### Task directions
Please give back, word for word, each line from the start of the entries through the one in which "none -> yellow plate H1:H4 level 1" is found.

[Opening Data extract section]

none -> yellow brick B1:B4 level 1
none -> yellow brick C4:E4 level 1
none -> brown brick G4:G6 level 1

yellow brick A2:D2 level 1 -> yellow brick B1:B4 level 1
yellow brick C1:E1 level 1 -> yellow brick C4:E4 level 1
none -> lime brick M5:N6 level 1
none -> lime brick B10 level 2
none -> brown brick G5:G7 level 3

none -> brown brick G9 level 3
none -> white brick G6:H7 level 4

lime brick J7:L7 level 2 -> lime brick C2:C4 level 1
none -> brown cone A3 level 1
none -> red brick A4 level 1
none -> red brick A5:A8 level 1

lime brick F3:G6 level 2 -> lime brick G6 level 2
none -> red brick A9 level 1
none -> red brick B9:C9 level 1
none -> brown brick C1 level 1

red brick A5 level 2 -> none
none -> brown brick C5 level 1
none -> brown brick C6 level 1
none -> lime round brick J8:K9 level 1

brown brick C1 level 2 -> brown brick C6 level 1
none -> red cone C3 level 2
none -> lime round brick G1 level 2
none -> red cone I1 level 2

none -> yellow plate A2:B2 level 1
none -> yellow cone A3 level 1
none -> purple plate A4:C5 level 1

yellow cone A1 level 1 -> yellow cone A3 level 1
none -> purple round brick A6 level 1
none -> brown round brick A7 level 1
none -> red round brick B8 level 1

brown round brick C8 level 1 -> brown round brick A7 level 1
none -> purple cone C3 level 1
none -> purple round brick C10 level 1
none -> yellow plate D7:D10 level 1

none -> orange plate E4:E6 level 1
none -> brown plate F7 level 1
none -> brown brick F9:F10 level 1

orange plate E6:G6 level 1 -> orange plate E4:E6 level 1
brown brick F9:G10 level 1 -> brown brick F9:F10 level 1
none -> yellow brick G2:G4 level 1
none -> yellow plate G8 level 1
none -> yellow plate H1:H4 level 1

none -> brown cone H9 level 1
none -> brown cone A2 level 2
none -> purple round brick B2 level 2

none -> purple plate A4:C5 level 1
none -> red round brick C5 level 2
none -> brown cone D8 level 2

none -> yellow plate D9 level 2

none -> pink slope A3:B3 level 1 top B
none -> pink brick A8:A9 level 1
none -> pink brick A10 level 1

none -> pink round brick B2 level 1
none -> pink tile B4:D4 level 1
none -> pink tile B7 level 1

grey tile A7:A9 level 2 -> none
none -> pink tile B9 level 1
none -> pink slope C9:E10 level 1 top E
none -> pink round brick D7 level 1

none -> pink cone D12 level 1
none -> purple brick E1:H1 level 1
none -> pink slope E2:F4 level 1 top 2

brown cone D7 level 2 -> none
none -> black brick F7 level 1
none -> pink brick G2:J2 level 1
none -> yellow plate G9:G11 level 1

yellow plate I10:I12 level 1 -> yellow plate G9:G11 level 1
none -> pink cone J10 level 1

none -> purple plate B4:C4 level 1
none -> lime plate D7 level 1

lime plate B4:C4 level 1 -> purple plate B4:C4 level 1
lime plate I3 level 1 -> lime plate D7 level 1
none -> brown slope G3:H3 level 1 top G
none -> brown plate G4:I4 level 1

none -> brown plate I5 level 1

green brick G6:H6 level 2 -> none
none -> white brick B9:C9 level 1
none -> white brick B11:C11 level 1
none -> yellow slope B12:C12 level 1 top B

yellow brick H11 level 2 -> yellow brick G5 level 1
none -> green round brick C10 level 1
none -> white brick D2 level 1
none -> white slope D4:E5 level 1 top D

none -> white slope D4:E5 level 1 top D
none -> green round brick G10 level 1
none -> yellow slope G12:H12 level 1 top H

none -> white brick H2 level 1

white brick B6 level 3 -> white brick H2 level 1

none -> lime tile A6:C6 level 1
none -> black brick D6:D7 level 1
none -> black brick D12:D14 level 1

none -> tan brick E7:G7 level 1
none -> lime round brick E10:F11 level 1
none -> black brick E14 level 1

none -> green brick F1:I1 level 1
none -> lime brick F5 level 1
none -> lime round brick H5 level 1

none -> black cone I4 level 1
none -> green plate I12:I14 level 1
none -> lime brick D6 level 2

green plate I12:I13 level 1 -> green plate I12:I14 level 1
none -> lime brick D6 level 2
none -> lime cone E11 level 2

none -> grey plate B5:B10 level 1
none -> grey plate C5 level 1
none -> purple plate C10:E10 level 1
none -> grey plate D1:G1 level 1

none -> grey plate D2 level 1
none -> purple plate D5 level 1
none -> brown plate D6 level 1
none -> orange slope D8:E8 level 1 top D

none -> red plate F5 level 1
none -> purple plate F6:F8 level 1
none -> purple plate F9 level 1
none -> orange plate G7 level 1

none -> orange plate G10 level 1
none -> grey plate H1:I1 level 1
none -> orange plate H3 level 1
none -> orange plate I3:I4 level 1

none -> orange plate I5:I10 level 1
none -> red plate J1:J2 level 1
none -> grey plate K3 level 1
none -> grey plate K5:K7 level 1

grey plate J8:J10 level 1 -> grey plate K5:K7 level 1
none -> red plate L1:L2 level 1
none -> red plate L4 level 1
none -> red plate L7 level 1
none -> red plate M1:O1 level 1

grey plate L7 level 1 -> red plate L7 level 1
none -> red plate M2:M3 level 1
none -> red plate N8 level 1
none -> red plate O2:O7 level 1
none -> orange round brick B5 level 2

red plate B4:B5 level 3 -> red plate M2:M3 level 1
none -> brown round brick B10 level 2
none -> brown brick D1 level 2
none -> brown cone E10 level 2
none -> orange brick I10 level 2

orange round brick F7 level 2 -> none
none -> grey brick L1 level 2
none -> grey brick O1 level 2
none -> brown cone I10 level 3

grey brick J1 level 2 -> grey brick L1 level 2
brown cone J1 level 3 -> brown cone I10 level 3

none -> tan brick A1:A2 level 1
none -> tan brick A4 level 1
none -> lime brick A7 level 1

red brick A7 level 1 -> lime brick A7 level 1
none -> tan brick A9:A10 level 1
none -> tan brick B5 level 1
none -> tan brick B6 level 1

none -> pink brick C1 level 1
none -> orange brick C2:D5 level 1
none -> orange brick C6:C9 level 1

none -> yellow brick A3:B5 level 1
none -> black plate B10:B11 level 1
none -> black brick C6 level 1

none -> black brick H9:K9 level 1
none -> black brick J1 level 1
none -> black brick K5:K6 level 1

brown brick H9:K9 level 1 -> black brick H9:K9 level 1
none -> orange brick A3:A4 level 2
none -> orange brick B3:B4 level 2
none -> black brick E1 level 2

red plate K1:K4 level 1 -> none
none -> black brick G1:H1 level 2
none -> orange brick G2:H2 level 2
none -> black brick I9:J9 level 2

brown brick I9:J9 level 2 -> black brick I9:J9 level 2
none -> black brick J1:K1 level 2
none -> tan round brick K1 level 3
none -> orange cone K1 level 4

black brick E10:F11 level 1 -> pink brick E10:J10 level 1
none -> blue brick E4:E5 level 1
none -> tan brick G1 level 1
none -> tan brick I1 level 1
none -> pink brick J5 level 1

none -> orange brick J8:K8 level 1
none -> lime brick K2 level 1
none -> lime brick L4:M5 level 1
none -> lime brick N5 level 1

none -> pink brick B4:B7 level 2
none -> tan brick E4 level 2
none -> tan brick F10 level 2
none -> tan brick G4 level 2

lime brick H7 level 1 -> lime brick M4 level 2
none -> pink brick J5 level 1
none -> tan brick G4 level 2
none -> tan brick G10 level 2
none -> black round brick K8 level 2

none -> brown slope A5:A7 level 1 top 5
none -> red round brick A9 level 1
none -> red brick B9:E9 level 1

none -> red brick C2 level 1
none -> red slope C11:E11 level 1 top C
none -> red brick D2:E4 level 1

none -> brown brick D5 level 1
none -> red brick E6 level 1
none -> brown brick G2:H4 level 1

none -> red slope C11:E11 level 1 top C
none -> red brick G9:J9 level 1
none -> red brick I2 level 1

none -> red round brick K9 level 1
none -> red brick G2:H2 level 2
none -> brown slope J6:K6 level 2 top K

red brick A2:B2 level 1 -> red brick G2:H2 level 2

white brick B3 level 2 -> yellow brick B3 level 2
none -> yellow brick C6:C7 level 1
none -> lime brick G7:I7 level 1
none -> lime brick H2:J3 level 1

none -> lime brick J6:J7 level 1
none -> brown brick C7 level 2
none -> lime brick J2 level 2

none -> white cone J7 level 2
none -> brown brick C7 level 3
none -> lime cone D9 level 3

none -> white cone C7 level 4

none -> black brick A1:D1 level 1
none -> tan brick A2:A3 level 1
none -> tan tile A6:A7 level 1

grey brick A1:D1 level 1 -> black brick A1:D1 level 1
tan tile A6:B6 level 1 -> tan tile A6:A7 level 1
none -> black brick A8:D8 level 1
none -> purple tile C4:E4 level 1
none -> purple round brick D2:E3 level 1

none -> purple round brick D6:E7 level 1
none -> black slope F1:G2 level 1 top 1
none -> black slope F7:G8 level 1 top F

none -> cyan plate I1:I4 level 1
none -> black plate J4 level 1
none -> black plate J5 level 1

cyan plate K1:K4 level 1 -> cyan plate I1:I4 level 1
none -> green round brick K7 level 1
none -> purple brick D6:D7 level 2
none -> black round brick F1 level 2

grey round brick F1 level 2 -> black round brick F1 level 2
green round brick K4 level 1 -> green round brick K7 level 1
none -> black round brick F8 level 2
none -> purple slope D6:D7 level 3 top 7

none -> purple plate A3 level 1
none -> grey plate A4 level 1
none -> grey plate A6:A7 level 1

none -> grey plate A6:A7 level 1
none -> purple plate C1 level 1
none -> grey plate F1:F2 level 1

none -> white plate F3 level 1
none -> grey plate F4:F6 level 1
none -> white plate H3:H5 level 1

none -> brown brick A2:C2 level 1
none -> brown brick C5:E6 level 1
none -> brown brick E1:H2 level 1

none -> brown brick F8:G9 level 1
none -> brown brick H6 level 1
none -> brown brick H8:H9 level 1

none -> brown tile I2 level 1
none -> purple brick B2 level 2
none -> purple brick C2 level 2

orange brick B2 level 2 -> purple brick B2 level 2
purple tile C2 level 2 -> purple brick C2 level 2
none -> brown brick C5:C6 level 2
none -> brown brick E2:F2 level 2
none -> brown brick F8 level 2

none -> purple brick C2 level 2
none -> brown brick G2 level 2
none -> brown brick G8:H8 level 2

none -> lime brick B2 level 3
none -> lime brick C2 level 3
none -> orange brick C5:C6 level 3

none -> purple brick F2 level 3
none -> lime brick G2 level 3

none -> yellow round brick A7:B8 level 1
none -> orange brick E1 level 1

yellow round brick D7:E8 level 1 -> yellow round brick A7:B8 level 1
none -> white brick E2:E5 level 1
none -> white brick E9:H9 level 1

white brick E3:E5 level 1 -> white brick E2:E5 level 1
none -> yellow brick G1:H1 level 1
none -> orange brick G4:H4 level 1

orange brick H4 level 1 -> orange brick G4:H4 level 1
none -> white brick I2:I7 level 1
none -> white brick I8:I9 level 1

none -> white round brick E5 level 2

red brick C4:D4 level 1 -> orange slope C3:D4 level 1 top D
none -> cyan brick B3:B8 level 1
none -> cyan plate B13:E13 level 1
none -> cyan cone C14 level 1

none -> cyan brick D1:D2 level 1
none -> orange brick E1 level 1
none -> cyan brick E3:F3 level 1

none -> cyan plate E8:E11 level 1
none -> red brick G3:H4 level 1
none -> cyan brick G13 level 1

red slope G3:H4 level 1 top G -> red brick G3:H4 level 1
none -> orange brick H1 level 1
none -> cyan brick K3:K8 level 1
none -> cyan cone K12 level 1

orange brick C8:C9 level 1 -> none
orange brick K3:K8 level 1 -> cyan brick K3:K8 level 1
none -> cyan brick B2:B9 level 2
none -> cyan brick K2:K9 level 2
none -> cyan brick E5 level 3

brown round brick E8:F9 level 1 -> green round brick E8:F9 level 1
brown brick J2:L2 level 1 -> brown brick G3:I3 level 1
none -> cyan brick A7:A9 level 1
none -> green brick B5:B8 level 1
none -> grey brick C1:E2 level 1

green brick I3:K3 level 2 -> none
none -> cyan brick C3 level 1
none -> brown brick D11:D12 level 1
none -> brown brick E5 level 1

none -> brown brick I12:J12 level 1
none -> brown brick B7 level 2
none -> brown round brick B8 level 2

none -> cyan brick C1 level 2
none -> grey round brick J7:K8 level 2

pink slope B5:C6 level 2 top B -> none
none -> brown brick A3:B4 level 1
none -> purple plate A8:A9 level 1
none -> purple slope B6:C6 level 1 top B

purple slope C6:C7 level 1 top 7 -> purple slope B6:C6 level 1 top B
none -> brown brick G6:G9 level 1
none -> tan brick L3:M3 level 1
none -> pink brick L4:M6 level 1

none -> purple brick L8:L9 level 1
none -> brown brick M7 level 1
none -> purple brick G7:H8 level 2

[Closing Data extract section]

### Solution below
none -> yellow brick B1:B4 level 1
none -> yellow brick C4:E4 level 1
none -> brown brick G4:G6 level 1

yellow brick A2:D2 level 1 -> yellow brick B1:B4 level 1
yellow brick C1:E1 level 1 -> yellow brick C4:E4 level 1
none -> lime brick M5:N6 level 1
none -> lime brick B10 level 2
none -> brown brick G5:G7 level 3

none -> brown brick G9 level 3
none -> white brick G6:H7 level 4

lime brick J7:L7 level 2 -> lime brick C2:C4 level 1
none -> brown cone A3 level 1
none -> red brick A4 level 1
none -> red brick A5:A8 level 1

lime brick F3:G6 level 2 -> lime brick G6 level 2
none -> red brick A9 level 1
none -> red brick B9:C9 level 1
none -> brown brick C1 level 1

red brick A5 level 2 -> none
none -> brown brick C5 level 1
none -> brown brick C6 level 1
none -> lime round brick J8:K9 level 1

brown brick C1 level 2 -> brown brick C6 level 1
none -> red cone C3 level 2
none -> lime round brick G1 level 2
none -> red cone I1 level 2

none -> yellow plate A2:B2 level 1
none -> yellow cone A3 level 1
none -> purple plate A4:C5 level 1

yellow cone A1 level 1 -> yellow cone A3 level 1
none -> purple round brick A6 level 1
none -> brown round brick A7 level 1
none -> red round brick B8 level 1

brown round brick C8 level 1 -> brown round brick A7 level 1
none -> purple cone C3 level 1
none -> purple round brick C10 level 1
none -> yellow plate D7:D10 level 1

none -> orange plate E4:E6 level 1
none -> brown plate F7 level 1
none -> brown brick F9:F10 level 1

orange plate E6:G6 level 1 -> orange plate E4:E6 level 1
brown brick F9:G10 level 1 -> brown brick F9:F10 level 1
none -> yellow brick G2:G4 level 1
none -> yellow plate G8 level 1
none -> yellow plate H1:H4 level 1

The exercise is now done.